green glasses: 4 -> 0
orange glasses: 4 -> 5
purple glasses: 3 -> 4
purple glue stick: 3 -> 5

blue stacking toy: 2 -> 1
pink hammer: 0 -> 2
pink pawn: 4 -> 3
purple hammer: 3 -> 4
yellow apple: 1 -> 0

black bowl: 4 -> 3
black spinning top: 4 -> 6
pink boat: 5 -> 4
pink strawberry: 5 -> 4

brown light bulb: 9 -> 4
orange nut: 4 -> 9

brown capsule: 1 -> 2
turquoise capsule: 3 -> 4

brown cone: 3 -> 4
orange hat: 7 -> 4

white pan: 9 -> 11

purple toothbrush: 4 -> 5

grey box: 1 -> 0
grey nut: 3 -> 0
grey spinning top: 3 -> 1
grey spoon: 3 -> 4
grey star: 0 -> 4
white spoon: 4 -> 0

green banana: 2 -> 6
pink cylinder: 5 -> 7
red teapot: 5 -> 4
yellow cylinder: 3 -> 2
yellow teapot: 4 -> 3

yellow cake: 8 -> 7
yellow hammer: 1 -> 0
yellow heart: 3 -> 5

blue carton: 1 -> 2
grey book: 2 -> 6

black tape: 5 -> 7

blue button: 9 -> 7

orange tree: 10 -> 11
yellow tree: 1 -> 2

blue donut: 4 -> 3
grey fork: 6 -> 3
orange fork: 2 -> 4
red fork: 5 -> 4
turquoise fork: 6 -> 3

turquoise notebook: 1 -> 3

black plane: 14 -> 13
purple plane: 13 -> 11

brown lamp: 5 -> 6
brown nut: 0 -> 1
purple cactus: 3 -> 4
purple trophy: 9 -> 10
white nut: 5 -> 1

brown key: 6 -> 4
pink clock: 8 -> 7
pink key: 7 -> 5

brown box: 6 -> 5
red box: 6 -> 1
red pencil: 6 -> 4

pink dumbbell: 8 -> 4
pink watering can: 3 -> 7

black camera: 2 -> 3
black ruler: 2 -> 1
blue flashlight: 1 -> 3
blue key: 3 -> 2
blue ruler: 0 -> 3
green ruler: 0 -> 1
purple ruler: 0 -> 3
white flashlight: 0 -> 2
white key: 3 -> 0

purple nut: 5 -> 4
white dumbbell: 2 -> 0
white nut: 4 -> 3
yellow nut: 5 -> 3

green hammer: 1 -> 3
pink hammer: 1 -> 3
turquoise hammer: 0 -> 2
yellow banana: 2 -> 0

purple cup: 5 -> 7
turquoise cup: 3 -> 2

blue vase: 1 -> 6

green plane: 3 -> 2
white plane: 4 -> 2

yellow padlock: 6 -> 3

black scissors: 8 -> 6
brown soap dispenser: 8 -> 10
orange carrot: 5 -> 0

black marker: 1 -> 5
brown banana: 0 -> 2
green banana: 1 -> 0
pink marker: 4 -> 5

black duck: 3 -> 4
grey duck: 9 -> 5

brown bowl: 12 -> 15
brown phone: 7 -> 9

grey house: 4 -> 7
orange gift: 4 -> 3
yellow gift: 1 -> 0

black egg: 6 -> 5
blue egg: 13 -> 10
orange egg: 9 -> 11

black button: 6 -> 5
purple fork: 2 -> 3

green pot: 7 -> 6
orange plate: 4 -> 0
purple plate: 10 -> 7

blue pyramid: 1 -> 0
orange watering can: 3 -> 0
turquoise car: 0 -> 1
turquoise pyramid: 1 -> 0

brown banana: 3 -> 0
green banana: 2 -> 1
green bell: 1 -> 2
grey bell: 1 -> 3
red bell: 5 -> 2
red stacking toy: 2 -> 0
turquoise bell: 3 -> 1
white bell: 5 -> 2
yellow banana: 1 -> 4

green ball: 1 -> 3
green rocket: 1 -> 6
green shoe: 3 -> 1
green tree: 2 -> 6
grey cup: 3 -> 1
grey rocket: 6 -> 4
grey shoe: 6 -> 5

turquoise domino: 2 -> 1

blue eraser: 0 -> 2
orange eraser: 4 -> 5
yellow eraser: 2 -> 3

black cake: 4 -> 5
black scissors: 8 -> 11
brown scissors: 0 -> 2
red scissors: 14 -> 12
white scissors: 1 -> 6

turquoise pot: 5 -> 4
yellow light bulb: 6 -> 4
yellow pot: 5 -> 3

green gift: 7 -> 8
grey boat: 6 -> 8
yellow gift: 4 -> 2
* * * *
:: YOUR TASK ::
Write each line of the data down again exactly as it reads.

:: ANSWER FOR THE TASK ::
green glasses: 4 -> 0
orange glasses: 4 -> 5
purple glasses: 3 -> 4
purple glue stick: 3 -> 5

blue stacking toy: 2 -> 1
pink hammer: 0 -> 2
pink pawn: 4 -> 3
purple hammer: 3 -> 4
yellow apple: 1 -> 0

black bowl: 4 -> 3
black spinning top: 4 -> 6
pink boat: 5 -> 4
pink strawberry: 5 -> 4

brown light bulb: 9 -> 4
orange nut: 4 -> 9

brown capsule: 1 -> 2
turquoise capsule: 3 -> 4

brown cone: 3 -> 4
orange hat: 7 -> 4

white pan: 9 -> 11

purple toothbrush: 4 -> 5

grey box: 1 -> 0
grey nut: 3 -> 0
grey spinning top: 3 -> 1
grey spoon: 3 -> 4
grey star: 0 -> 4
white spoon: 4 -> 0

green banana: 2 -> 6
pink cylinder: 5 -> 7
red teapot: 5 -> 4
yellow cylinder: 3 -> 2
yellow teapot: 4 -> 3

yellow cake: 8 -> 7
yellow hammer: 1 -> 0
yellow heart: 3 -> 5

blue carton: 1 -> 2
grey book: 2 -> 6

black tape: 5 -> 7

blue button: 9 -> 7

orange tree: 10 -> 11
yellow tree: 1 -> 2

blue donut: 4 -> 3
grey fork: 6 -> 3
orange fork: 2 -> 4
red fork: 5 -> 4
turquoise fork: 6 -> 3

turquoise notebook: 1 -> 3

black plane: 14 -> 13
purple plane: 13 -> 11

brown lamp: 5 -> 6
brown nut: 0 -> 1
purple cactus: 3 -> 4
purple trophy: 9 -> 10
white nut: 5 -> 1

brown key: 6 -> 4
pink clock: 8 -> 7
pink key: 7 -> 5

brown box: 6 -> 5
red box: 6 -> 1
red pencil: 6 -> 4

pink dumbbell: 8 -> 4
pink watering can: 3 -> 7

black camera: 2 -> 3
black ruler: 2 -> 1
blue flashlight: 1 -> 3
blue key: 3 -> 2
blue ruler: 0 -> 3
green ruler: 0 -> 1
purple ruler: 0 -> 3
white flashlight: 0 -> 2
white key: 3 -> 0

purple nut: 5 -> 4
white dumbbell: 2 -> 0
white nut: 4 -> 3
yellow nut: 5 -> 3

green hammer: 1 -> 3
pink hammer: 1 -> 3
turquoise hammer: 0 -> 2
yellow banana: 2 -> 0

purple cup: 5 -> 7
turquoise cup: 3 -> 2

blue vase: 1 -> 6

green plane: 3 -> 2
white plane: 4 -> 2

yellow padlock: 6 -> 3

black scissors: 8 -> 6
brown soap dispenser: 8 -> 10
orange carrot: 5 -> 0

black marker: 1 -> 5
brown banana: 0 -> 2
green banana: 1 -> 0
pink marker: 4 -> 5

black duck: 3 -> 4
grey duck: 9 -> 5

brown bowl: 12 -> 15
brown phone: 7 -> 9

grey house: 4 -> 7
orange gift: 4 -> 3
yellow gift: 1 -> 0

black egg: 6 -> 5
blue egg: 13 -> 10
orange egg: 9 -> 11

black button: 6 -> 5
purple fork: 2 -> 3

green pot: 7 -> 6
orange plate: 4 -> 0
purple plate: 10 -> 7

blue pyramid: 1 -> 0
orange watering can: 3 -> 0
turquoise car: 0 -> 1
turquoise pyramid: 1 -> 0

brown banana: 3 -> 0
green banana: 2 -> 1
green bell: 1 -> 2
grey bell: 1 -> 3
red bell: 5 -> 2
red stacking toy: 2 -> 0
turquoise bell: 3 -> 1
white bell: 5 -> 2
yellow banana: 1 -> 4

green ball: 1 -> 3
green rocket: 1 -> 6
green shoe: 3 -> 1
green tree: 2 -> 6
grey cup: 3 -> 1
grey rocket: 6 -> 4
grey shoe: 6 -> 5

turquoise domino: 2 -> 1

blue eraser: 0 -> 2
orange eraser: 4 -> 5
yellow eraser: 2 -> 3

black cake: 4 -> 5
black scissors: 8 -> 11
brown scissors: 0 -> 2
red scissors: 14 -> 12
white scissors: 1 -> 6

turquoise pot: 5 -> 4
yellow light bulb: 6 -> 4
yellow pot: 5 -> 3

green gift: 7 -> 8
grey boat: 6 -> 8
yellow gift: 4 -> 2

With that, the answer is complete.